-- TASK STATEMENT --
A verbatim copy of the lines from the one with "List all building" through the final line below is required; print it and nothing else.

Dataset entries:
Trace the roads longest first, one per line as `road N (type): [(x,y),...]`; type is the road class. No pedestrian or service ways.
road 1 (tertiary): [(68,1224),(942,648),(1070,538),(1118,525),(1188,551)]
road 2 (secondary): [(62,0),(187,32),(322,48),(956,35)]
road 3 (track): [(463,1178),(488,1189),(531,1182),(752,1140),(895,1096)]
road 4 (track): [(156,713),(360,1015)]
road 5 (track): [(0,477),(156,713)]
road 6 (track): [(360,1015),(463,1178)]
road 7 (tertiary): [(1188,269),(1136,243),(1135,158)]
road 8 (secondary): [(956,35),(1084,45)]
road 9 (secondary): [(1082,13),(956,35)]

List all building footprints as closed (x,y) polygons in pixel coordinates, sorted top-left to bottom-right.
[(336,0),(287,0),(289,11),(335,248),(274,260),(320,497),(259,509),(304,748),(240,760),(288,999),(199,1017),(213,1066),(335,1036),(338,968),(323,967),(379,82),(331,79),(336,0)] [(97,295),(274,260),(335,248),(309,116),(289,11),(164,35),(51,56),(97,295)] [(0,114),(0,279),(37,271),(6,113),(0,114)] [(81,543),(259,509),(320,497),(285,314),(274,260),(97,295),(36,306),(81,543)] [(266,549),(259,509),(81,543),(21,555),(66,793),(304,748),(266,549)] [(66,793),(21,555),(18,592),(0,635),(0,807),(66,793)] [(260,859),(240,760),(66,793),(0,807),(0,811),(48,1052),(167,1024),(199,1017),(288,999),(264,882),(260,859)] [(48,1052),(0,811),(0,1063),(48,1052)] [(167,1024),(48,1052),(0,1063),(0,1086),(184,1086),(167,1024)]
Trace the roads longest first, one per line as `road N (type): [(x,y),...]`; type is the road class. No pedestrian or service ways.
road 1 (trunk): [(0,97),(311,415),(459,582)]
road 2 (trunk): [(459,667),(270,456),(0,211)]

-- EXERCISE RESULT --
List all building footprints as closed (x,y) polygons in pixel coordinates, sorted top-left to bottom-right.
[(336,0),(287,0),(289,11),(335,248),(274,260),(320,497),(259,509),(304,748),(240,760),(288,999),(199,1017),(213,1066),(335,1036),(338,968),(323,967),(379,82),(331,79),(336,0)] [(97,295),(274,260),(335,248),(309,116),(289,11),(164,35),(51,56),(97,295)] [(0,114),(0,279),(37,271),(6,113),(0,114)] [(81,543),(259,509),(320,497),(285,314),(274,260),(97,295),(36,306),(81,543)] [(266,549),(259,509),(81,543),(21,555),(66,793),(304,748),(266,549)] [(66,793),(21,555),(18,592),(0,635),(0,807),(66,793)] [(260,859),(240,760),(66,793),(0,807),(0,811),(48,1052),(167,1024),(199,1017),(288,999),(264,882),(260,859)] [(48,1052),(0,811),(0,1063),(48,1052)] [(167,1024),(48,1052),(0,1063),(0,1086),(184,1086),(167,1024)]
Trace the roads longest first, one per line as `road N (type): [(x,y),...]`; type is the road class. No pedestrian or service ways.
road 1 (trunk): [(0,97),(311,415),(459,582)]
road 2 (trunk): [(459,667),(270,456),(0,211)]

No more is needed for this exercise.